**RECORD EXTRACTS**
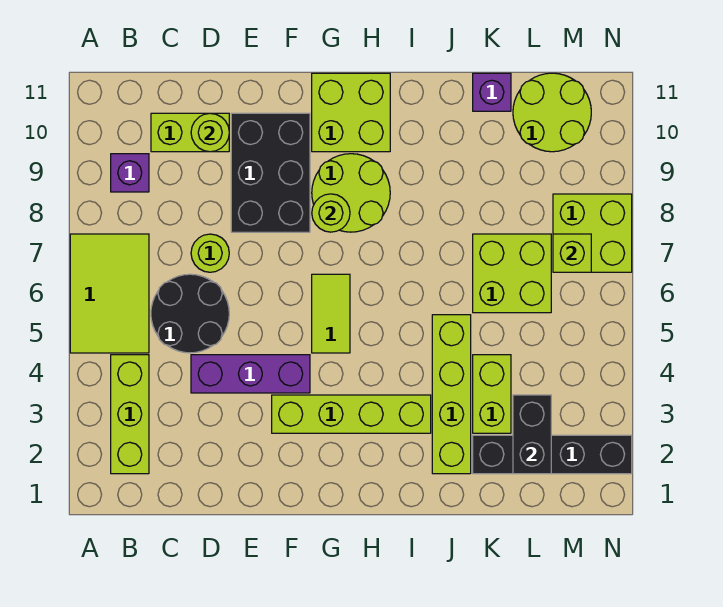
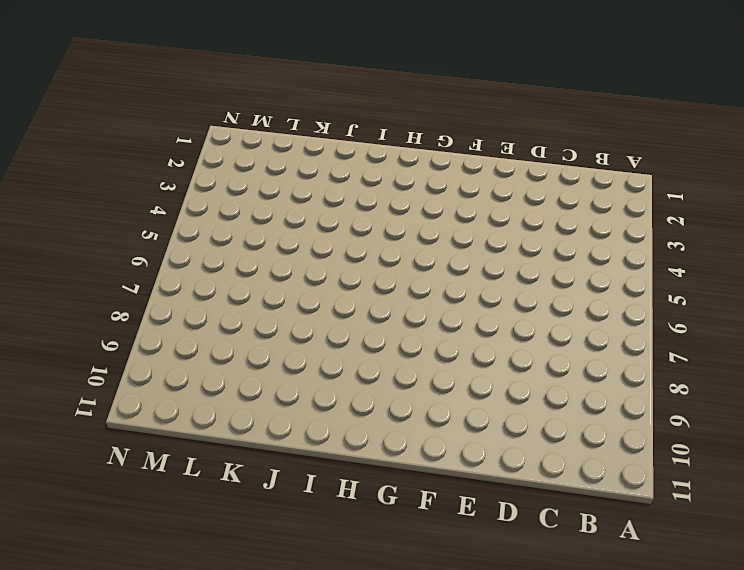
none -> lime tile A5:B7 level 1
none -> lime brick B2:B4 level 1
none -> purple brick B9 level 1

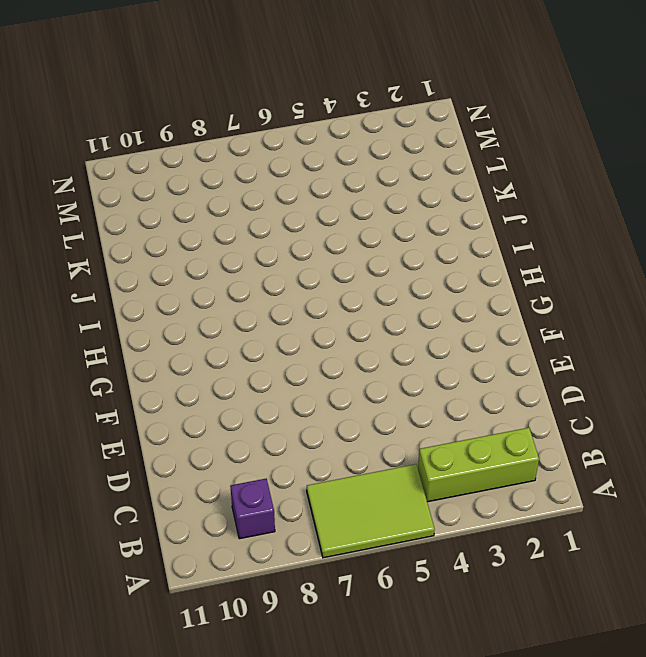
none -> black round brick C5:D6 level 1
none -> lime brick C10:D10 level 1
none -> purple brick D4:F4 level 1

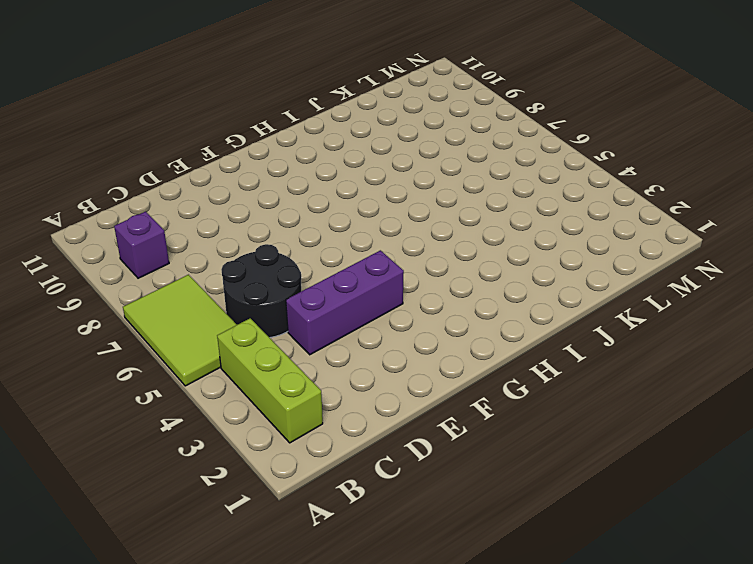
none -> lime brick C10:D10 level 1
none -> lime round brick D7 level 1
none -> black brick E8:F10 level 1

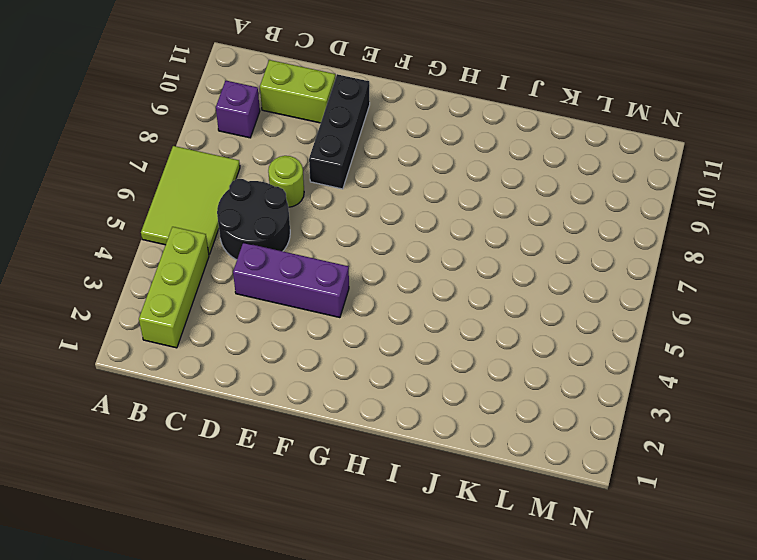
black brick E8:E10 level 1 -> black brick E8:F10 level 1
none -> lime brick F3:I3 level 1
none -> lime tile G5:G6 level 1
none -> lime round brick G8:H9 level 1

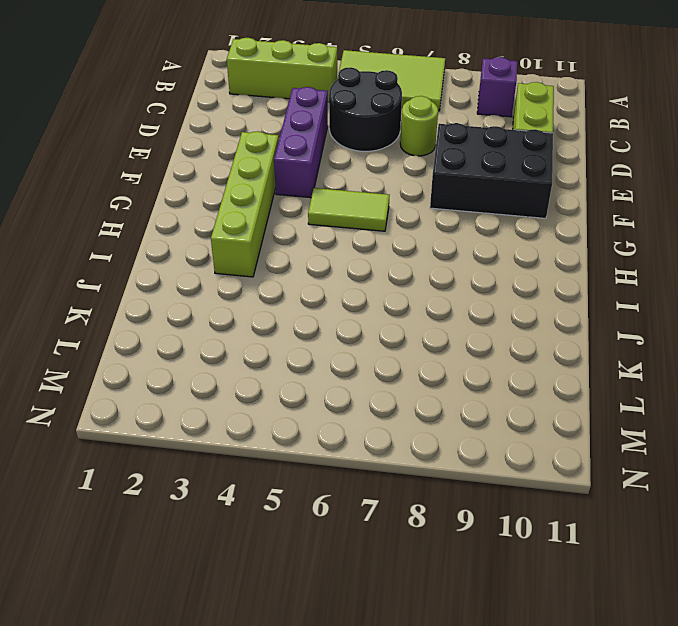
none -> lime round brick G8:H9 level 1
none -> lime brick G10:H11 level 1
none -> lime brick J2:J5 level 1

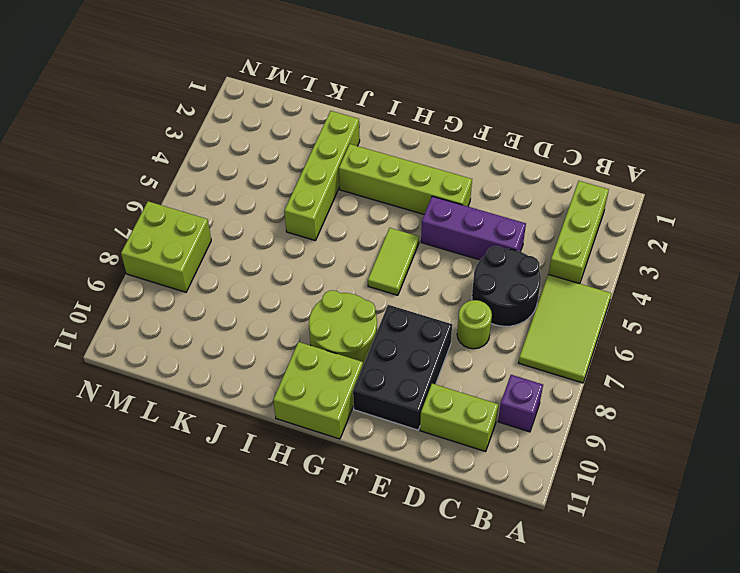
none -> black brick K2:N2 level 1
none -> lime brick K3:K4 level 1
none -> lime brick K6:L7 level 1

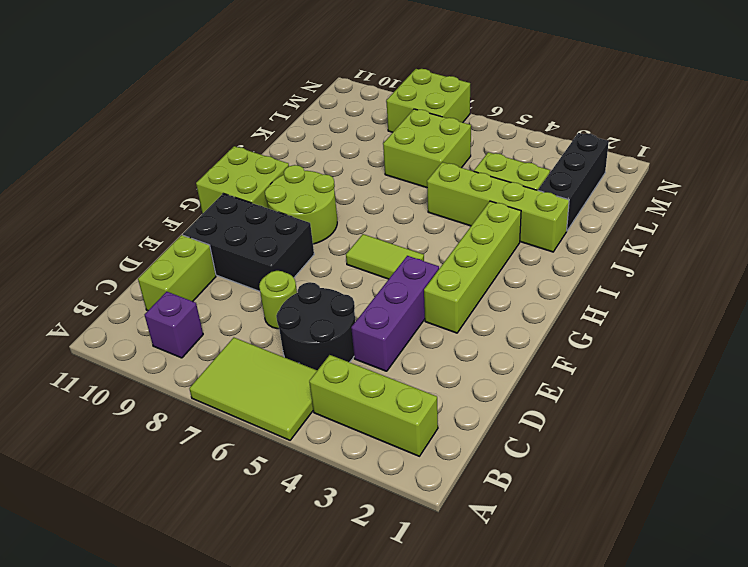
black brick K2:M2 level 1 -> black brick K2:N2 level 1
none -> purple brick K11 level 1
none -> lime round brick L10:M11 level 1
none -> lime round brick D10 level 2

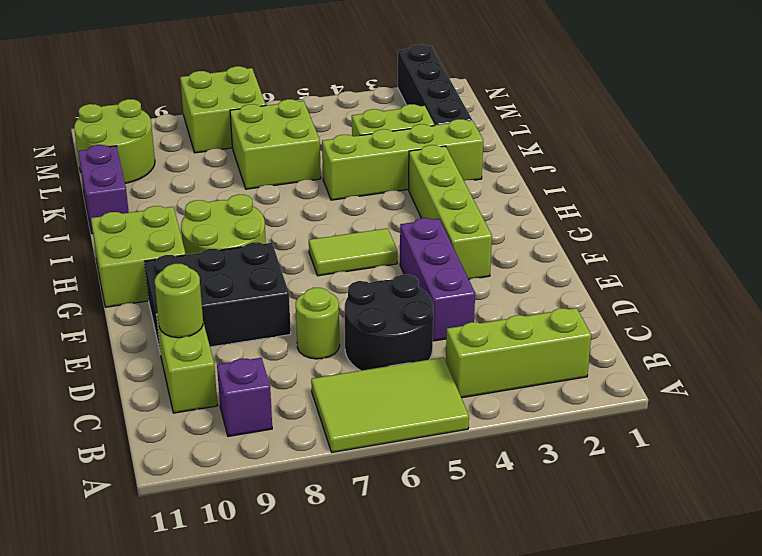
purple brick J11:K11 level 1 -> purple brick K11 level 1
none -> lime round brick G8 level 2
none -> black brick L2:L3 level 2
none -> lime brick M7 level 2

**INSTRUCTIONS FOR THE TASK**
Where a line of the listing contains the word "tile", it counts toward the total; say how many lines that makes, giving the number alone.

**RESPONSE BOX**
2